**INSTRUCTIONS FOR THE TASK:**
Please locate each line in the data below that contains the word "Where", and copy those lines out in full.

**INPUT:**
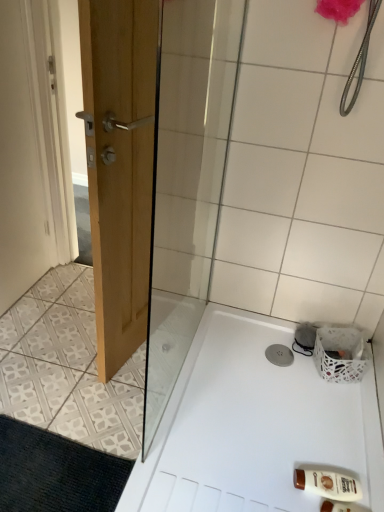
Question: Is black textured bath mat at lower left not within white woven basket at lower right?

Choices:
 (A) yes
 (B) no

Answer: (A)

Question: Is black textured bath mat at lower left closer to the viewer compared to white woven basket at lower right?

Choices:
 (A) yes
 (B) no

Answer: (A)

Question: Is black textured bath mat at lower left in contact with white woven basket at lower right?

Choices:
 (A) no
 (B) yes

Answer: (A)

Question: Is black textured bath mat at lower left positioned far away from white woven basket at lower right?

Choices:
 (A) no
 (B) yes

Answer: (B)

Question: Is black textured bath mat at lower left further to camera compared to white woven basket at lower right?

Choices:
 (A) no
 (B) yes

Answer: (A)

Question: Is black textured bath mat at lower left smaller than white woven basket at lower right?

Choices:
 (A) no
 (B) yes

Answer: (B)

Question: Is black textured bath mat at lower left wider than brown plastic bottle at lower right?

Choices:
 (A) no
 (B) yes

Answer: (B)

Question: Can you confirm if black textured bath mat at lower left is positioned to the right of brown plastic bottle at lower right?

Choices:
 (A) yes
 (B) no

Answer: (B)

Question: From a real-world perspective, is black textured bath mat at lower left located beneath brown plastic bottle at lower right?

Choices:
 (A) yes
 (B) no

Answer: (A)

Question: Considering the relative sizes of black textured bath mat at lower left and brown plastic bottle at lower right in the image provided, is black textured bath mat at lower left thinner than brown plastic bottle at lower right?

Choices:
 (A) no
 (B) yes

Answer: (A)

Question: Is brown plastic bottle at lower right completely or partially inside black textured bath mat at lower left?

Choices:
 (A) no
 (B) yes

Answer: (A)

Question: Is black textured bath mat at lower left to the left of brown plastic bottle at lower right from the viewer's perspective?

Choices:
 (A) no
 (B) yes

Answer: (B)

Question: Are brown plastic bottle at lower right and black textured bath mat at lower left far apart?

Choices:
 (A) yes
 (B) no

Answer: (B)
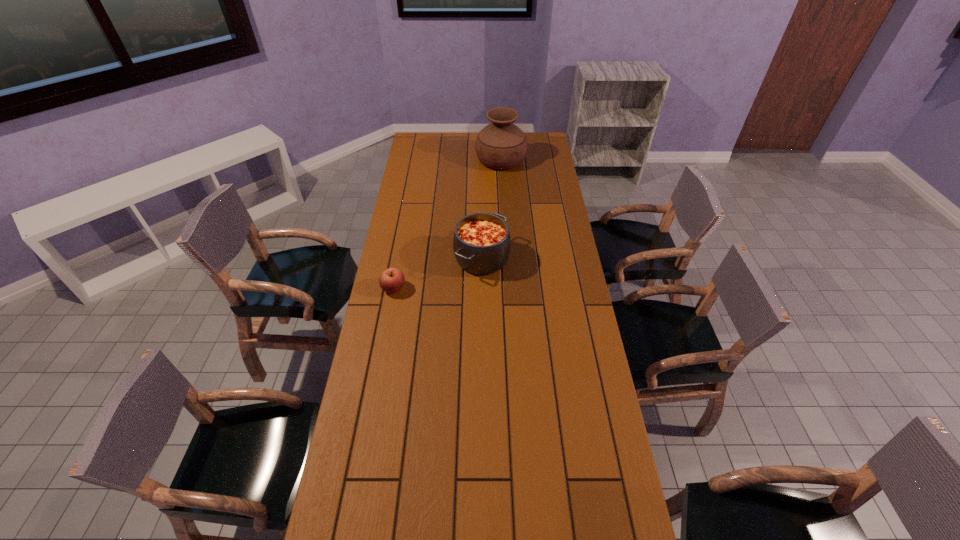
Locate an element on the screen. This screenshot has height=540, width=960. the tallest object is located at coordinates (501, 145).

The width and height of the screenshot is (960, 540). In order to click on the farthest object in this screenshot , I will do `click(501, 145)`.

You are a GUI agent. You are given a task and a screenshot of the screen. Output one action in this format:
    pyautogui.click(x=<x>, y=<y>)
    Task: Click on the casserole
    
    Given the screenshot: What is the action you would take?
    pyautogui.click(x=481, y=242)

Where is `the shortest object`? Image resolution: width=960 pixels, height=540 pixels. the shortest object is located at coordinates (392, 280).

Image resolution: width=960 pixels, height=540 pixels. Identify the location of the leftmost object. (392, 280).

Where is `vacant space located 0.270m on the front of the tallest object`? The image size is (960, 540). vacant space located 0.270m on the front of the tallest object is located at coordinates (504, 206).

What are the coordinates of `vacant space located on the right of the second shortest object` in the screenshot? It's located at (541, 259).

At what (x,y) coordinates should I click in order to perform the action: click on free space located 0.230m on the right of the leftmost object. Please return your answer as a coordinate pair (x, y). Looking at the image, I should click on (466, 288).

The image size is (960, 540). I want to click on object that is at the far edge, so click(501, 145).

At what (x,y) coordinates should I click in order to perform the action: click on object that is at the left edge. Please return your answer as a coordinate pair (x, y). Looking at the image, I should click on (392, 280).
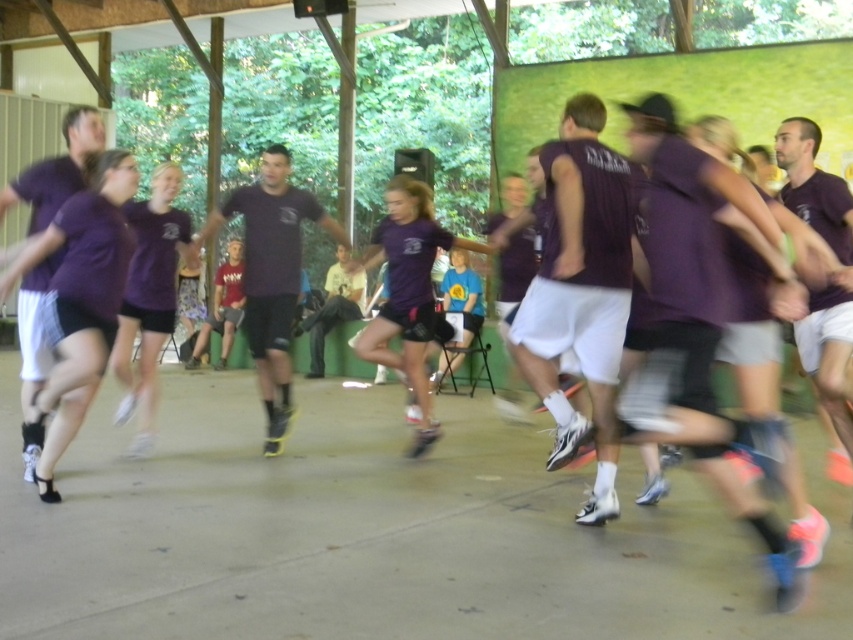
Question: Is purple matte shorts at left above purple matte shorts at center?

Choices:
 (A) yes
 (B) no

Answer: (A)

Question: Which of the following is the farthest from the observer?

Choices:
 (A) purple matte shorts at left
 (B) purple matte shorts at center

Answer: (B)

Question: Which point is farther to the camera?

Choices:
 (A) purple matte shorts at left
 (B) purple matte shorts at center

Answer: (B)

Question: Can you confirm if purple matte shorts at left is smaller than purple matte shorts at center?

Choices:
 (A) yes
 (B) no

Answer: (A)

Question: Is purple matte shorts at left smaller than purple matte shorts at center?

Choices:
 (A) no
 (B) yes

Answer: (B)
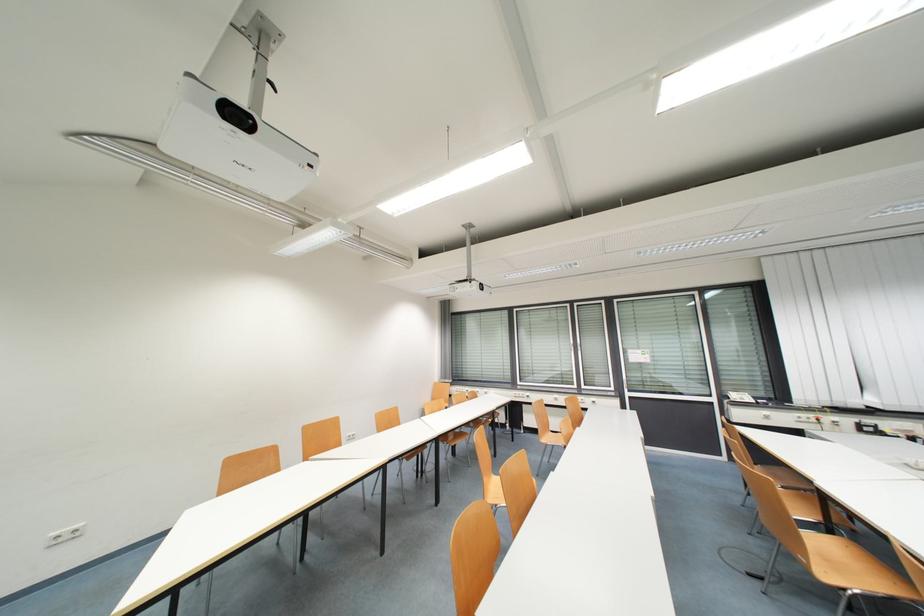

**RESPONSE AREA:**
Where is `the shortest object`? Image resolution: width=960 pixels, height=540 pixels. the shortest object is located at coordinates (392, 280).
Where is `vacant space located 0.270m on the front of the tallest object`? The image size is (960, 540). vacant space located 0.270m on the front of the tallest object is located at coordinates (504, 206).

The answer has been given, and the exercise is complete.